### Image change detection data
---
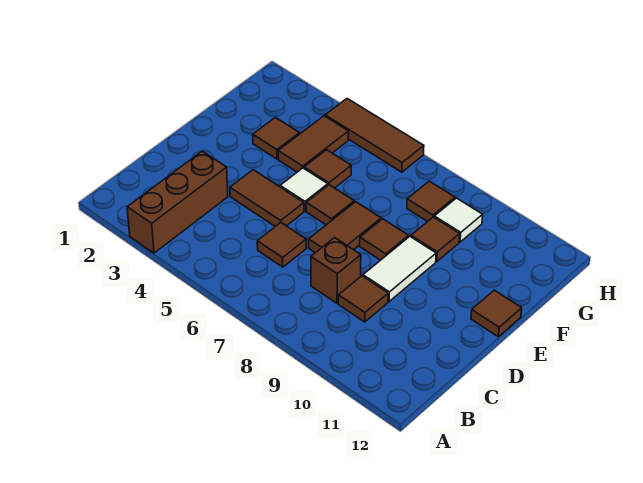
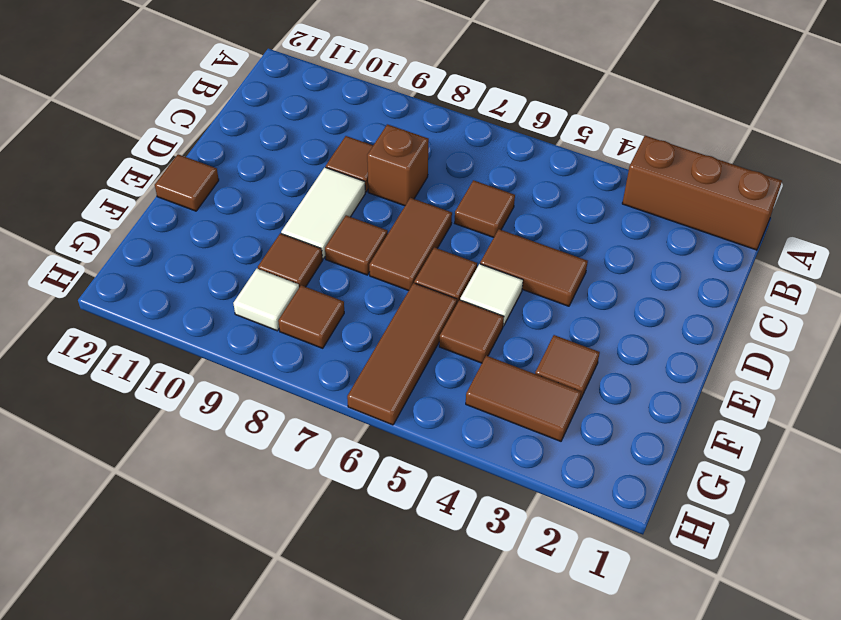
brown brick A3:C3 level 1 -> brown brick A1:A3 level 1
brown tile F4:G4 level 1 -> brown tile G3:G4 level 1
brown tile H4:H6 level 1 -> brown tile F6:H6 level 1

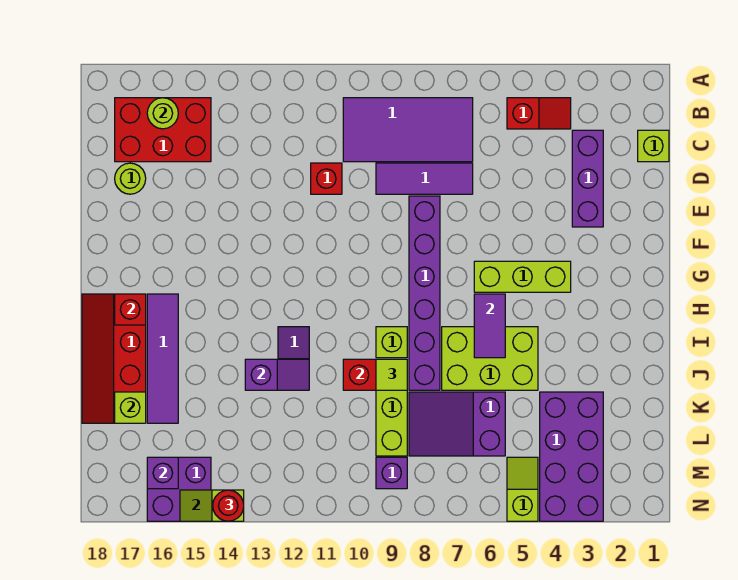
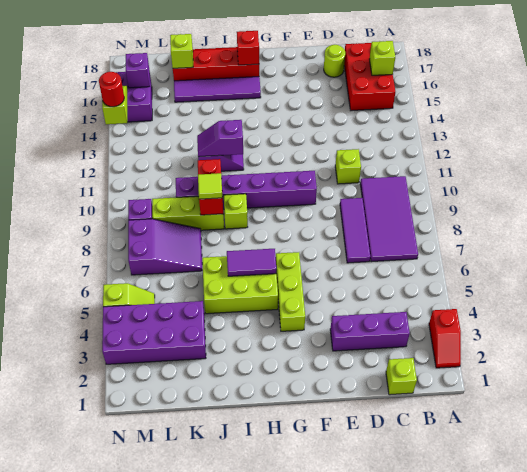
red slope B4:B5 level 1 top 5 -> red slope A2:A3 level 1 top 3
lime round brick B16 level 2 -> lime brick B16 level 2
red brick D11 level 1 -> lime brick D11 level 1
purple brick E8:J8 level 1 -> purple brick F10:K10 level 1
lime brick I5:J7 level 1 -> lime brick H5:J6 level 1
purple slope J12:J13 level 2 top 13 -> purple slope I12:J12 level 2 top I
purple slope K6:L8 level 1 top 6 -> purple slope K7:M8 level 1 top M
---
Extract all the data above exactly, excluding every picture.

brown brick A3:C3 level 1 -> brown brick A1:A3 level 1
brown tile F4:G4 level 1 -> brown tile G3:G4 level 1
brown tile H4:H6 level 1 -> brown tile F6:H6 level 1

red slope B4:B5 level 1 top 5 -> red slope A2:A3 level 1 top 3
lime round brick B16 level 2 -> lime brick B16 level 2
red brick D11 level 1 -> lime brick D11 level 1
purple brick E8:J8 level 1 -> purple brick F10:K10 level 1
lime brick I5:J7 level 1 -> lime brick H5:J6 level 1
purple slope J12:J13 level 2 top 13 -> purple slope I12:J12 level 2 top I
purple slope K6:L8 level 1 top 6 -> purple slope K7:M8 level 1 top M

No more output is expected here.